> _WHAT NEEDS TO BE DONE_
Take the data below and write it out exactly, except for the pictures.

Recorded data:
========================

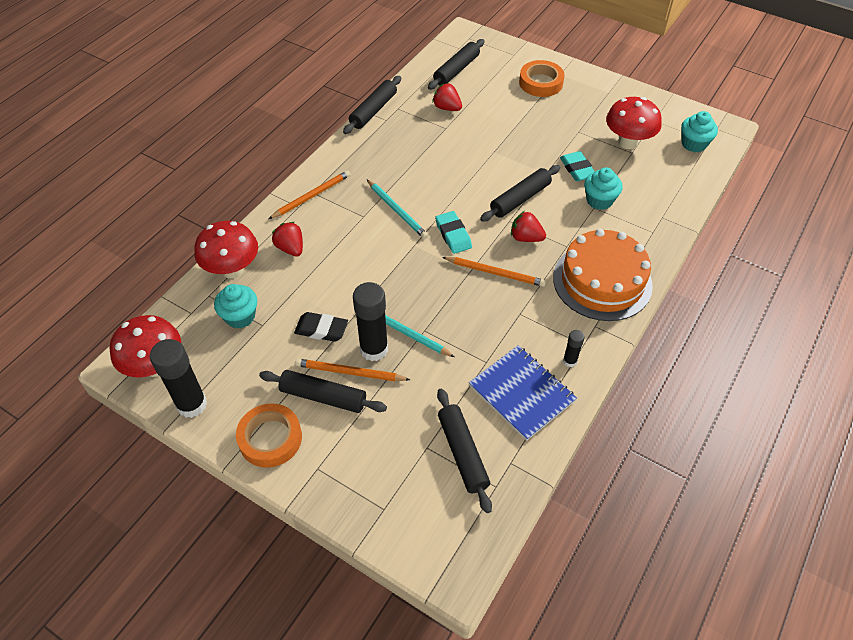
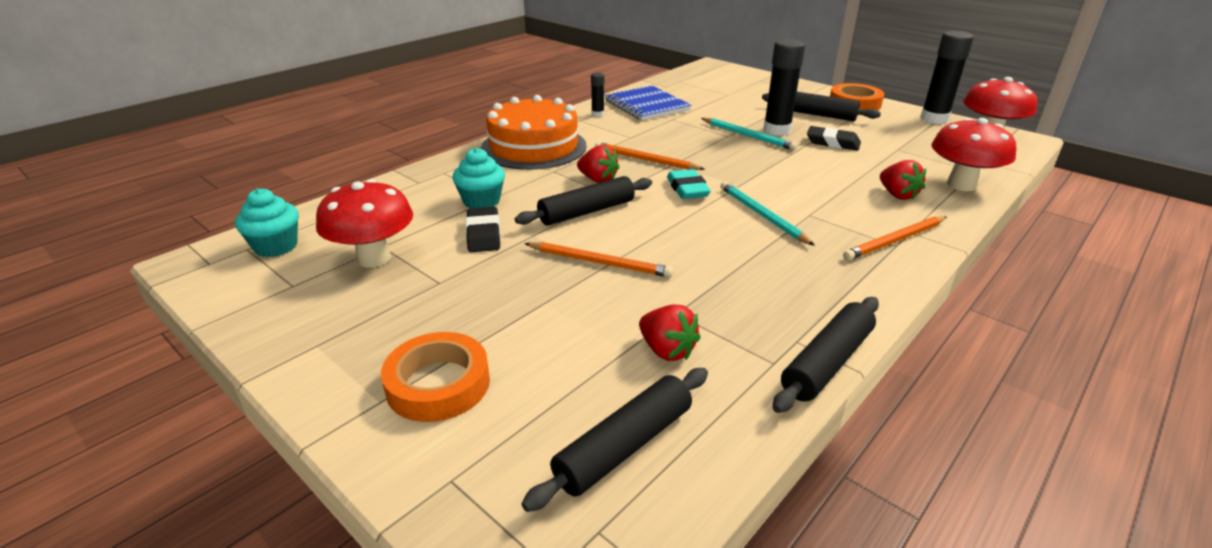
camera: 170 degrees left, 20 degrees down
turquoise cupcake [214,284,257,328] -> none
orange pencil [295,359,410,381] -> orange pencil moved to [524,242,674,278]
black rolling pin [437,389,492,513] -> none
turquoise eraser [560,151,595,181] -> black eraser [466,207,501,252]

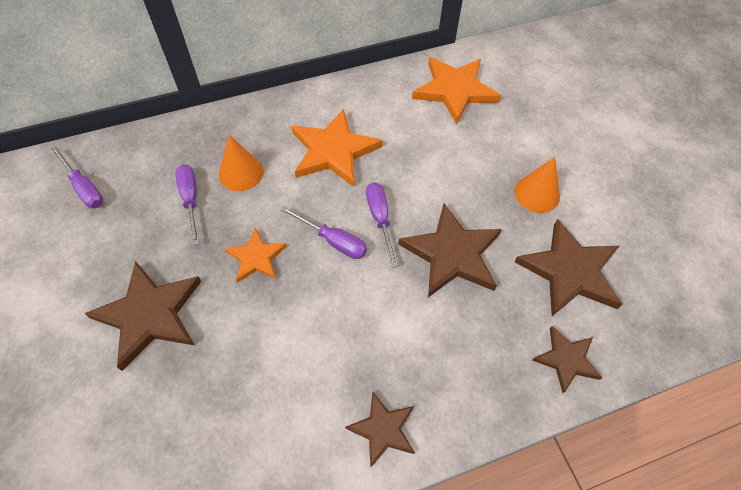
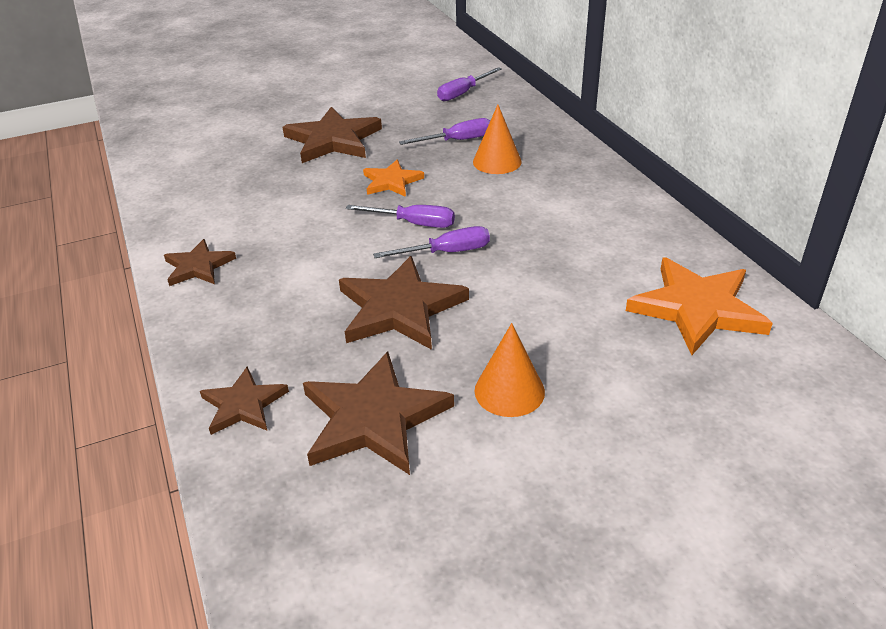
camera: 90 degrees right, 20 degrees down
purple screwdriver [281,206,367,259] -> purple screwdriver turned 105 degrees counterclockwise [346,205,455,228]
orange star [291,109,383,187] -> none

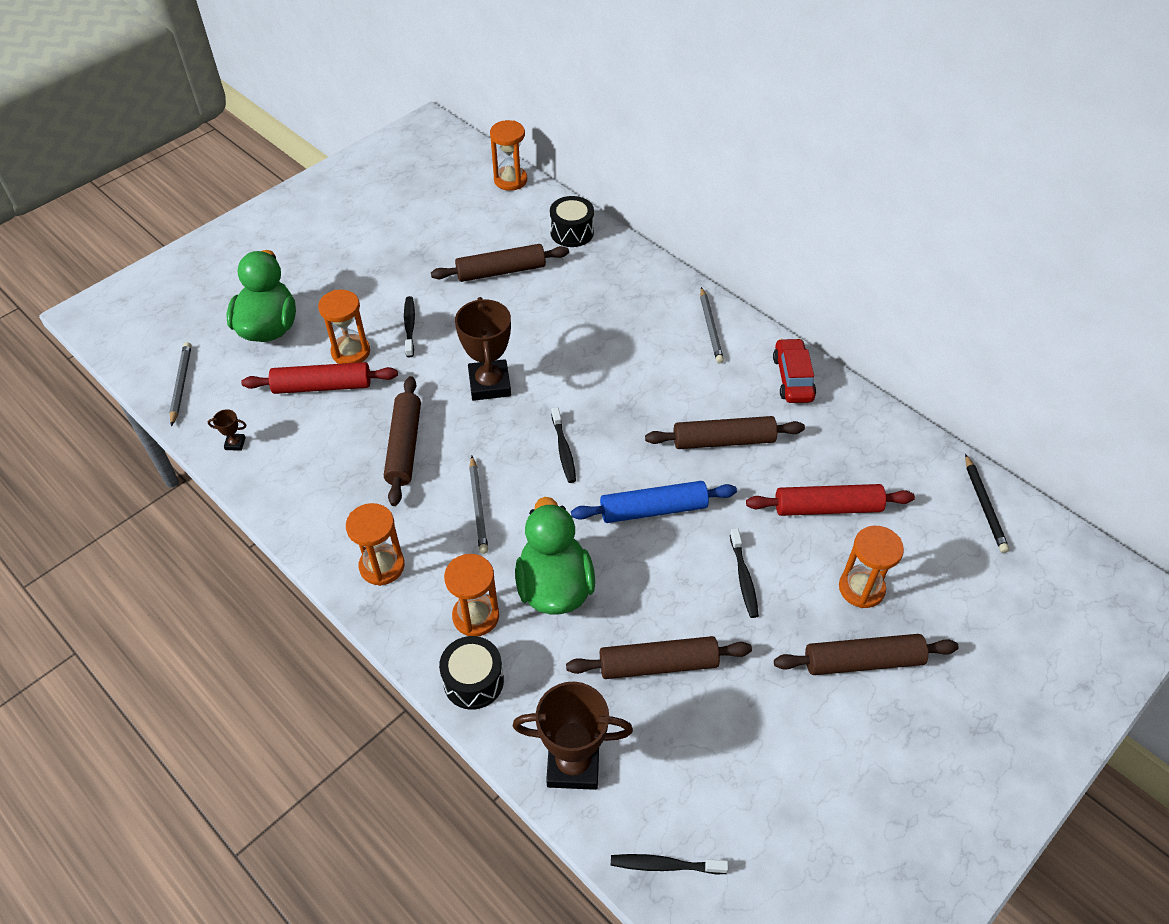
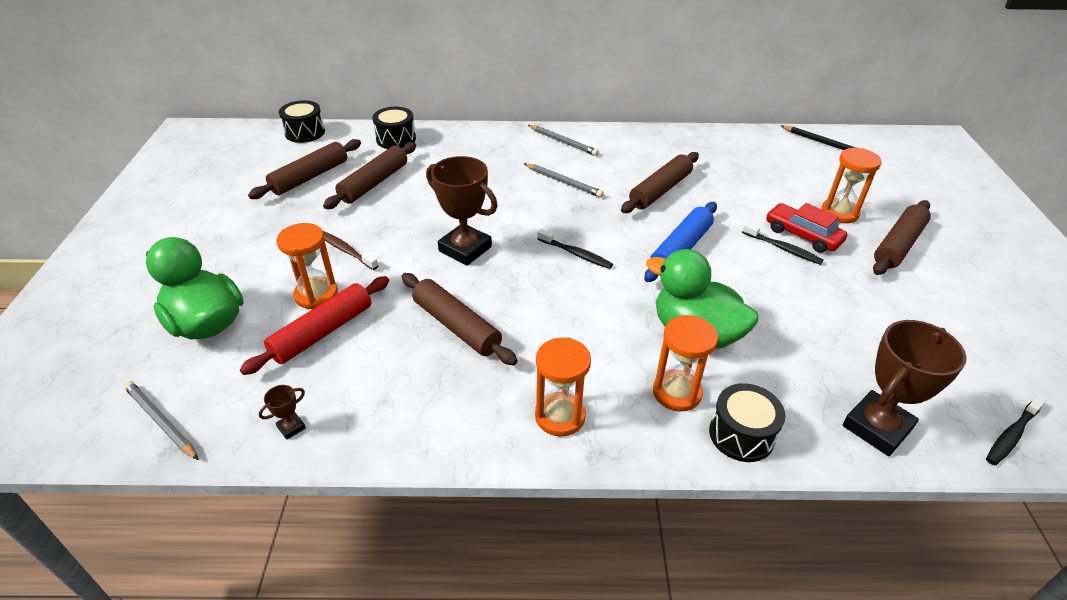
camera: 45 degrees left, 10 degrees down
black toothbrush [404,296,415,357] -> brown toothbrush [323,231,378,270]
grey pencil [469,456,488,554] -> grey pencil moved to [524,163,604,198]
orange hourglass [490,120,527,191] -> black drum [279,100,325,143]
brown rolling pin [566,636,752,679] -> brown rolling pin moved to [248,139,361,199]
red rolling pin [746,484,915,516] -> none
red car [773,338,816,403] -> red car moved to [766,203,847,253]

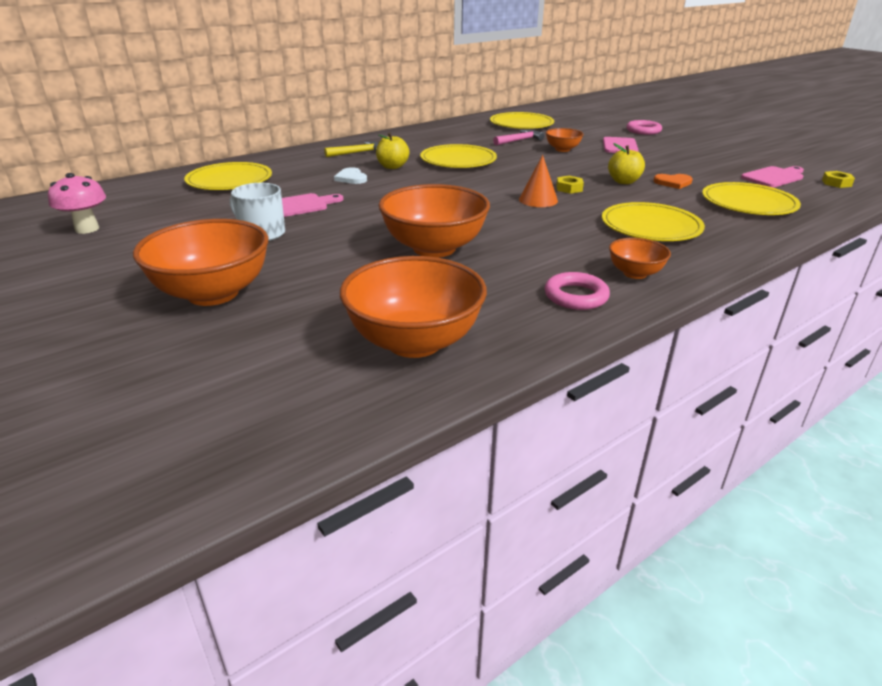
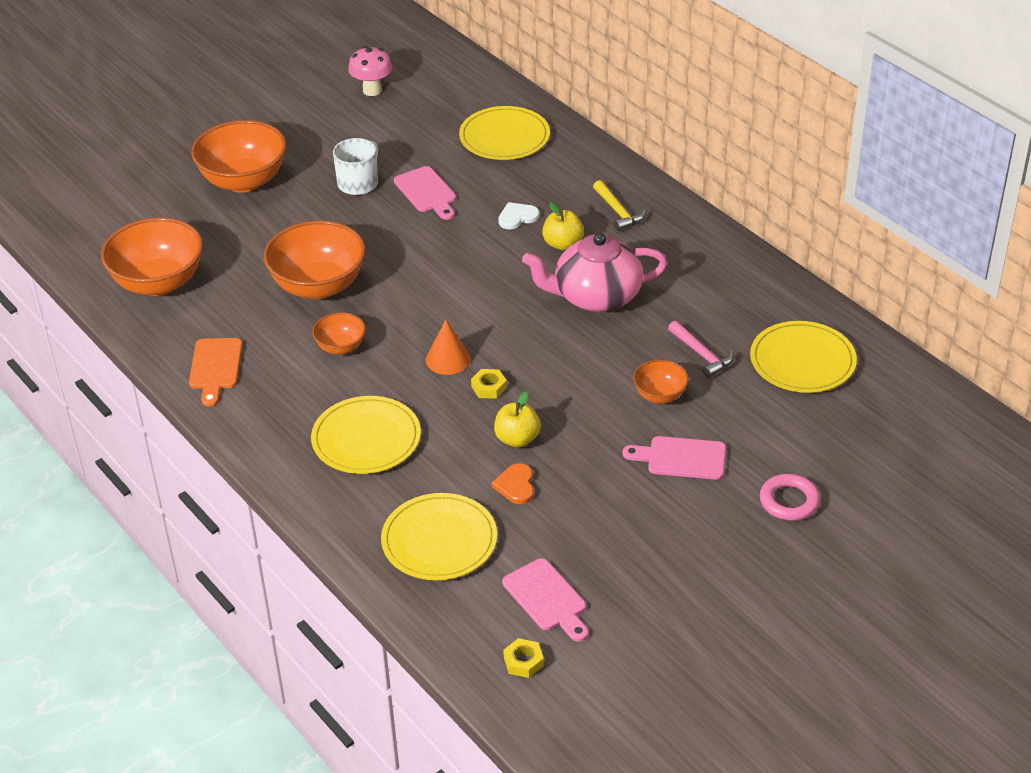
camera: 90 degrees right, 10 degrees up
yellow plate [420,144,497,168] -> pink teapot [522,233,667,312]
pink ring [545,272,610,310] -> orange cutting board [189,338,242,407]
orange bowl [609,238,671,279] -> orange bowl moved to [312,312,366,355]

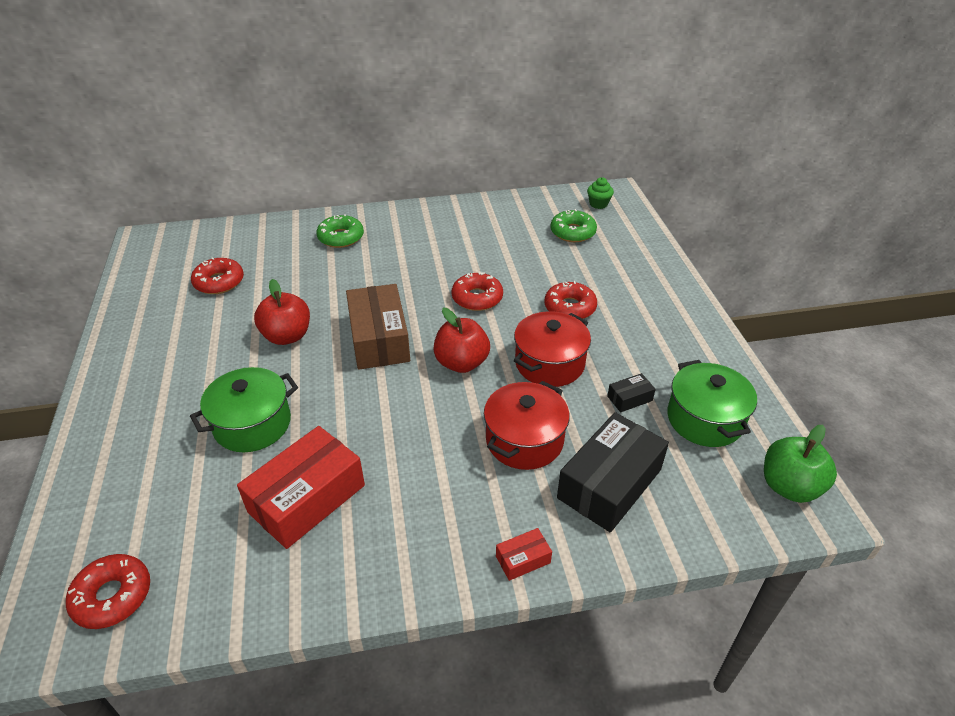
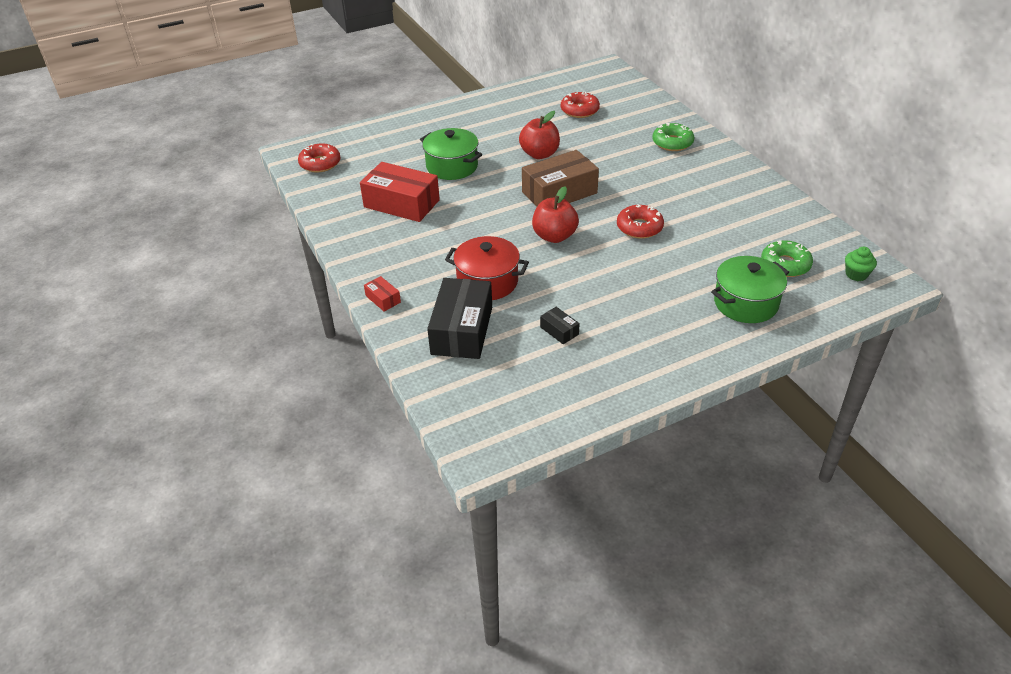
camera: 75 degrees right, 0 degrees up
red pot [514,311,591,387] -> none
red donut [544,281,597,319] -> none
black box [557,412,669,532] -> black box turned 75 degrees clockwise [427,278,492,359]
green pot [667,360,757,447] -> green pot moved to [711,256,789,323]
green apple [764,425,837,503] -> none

========================

> _TASK RESULT_
camera: 170 degrees left, 20 degrees down
turquoise cupcake [214,284,257,328] -> none
orange pencil [295,359,410,381] -> orange pencil moved to [524,242,674,278]
black rolling pin [437,389,492,513] -> none
turquoise eraser [560,151,595,181] -> black eraser [466,207,501,252]

camera: 90 degrees right, 20 degrees down
purple screwdriver [281,206,367,259] -> purple screwdriver turned 105 degrees counterclockwise [346,205,455,228]
orange star [291,109,383,187] -> none

camera: 45 degrees left, 10 degrees down
black toothbrush [404,296,415,357] -> brown toothbrush [323,231,378,270]
grey pencil [469,456,488,554] -> grey pencil moved to [524,163,604,198]
orange hourglass [490,120,527,191] -> black drum [279,100,325,143]
brown rolling pin [566,636,752,679] -> brown rolling pin moved to [248,139,361,199]
red rolling pin [746,484,915,516] -> none
red car [773,338,816,403] -> red car moved to [766,203,847,253]

camera: 90 degrees right, 10 degrees up
yellow plate [420,144,497,168] -> pink teapot [522,233,667,312]
pink ring [545,272,610,310] -> orange cutting board [189,338,242,407]
orange bowl [609,238,671,279] -> orange bowl moved to [312,312,366,355]

camera: 75 degrees right, 0 degrees up
red pot [514,311,591,387] -> none
red donut [544,281,597,319] -> none
black box [557,412,669,532] -> black box turned 75 degrees clockwise [427,278,492,359]
green pot [667,360,757,447] -> green pot moved to [711,256,789,323]
green apple [764,425,837,503] -> none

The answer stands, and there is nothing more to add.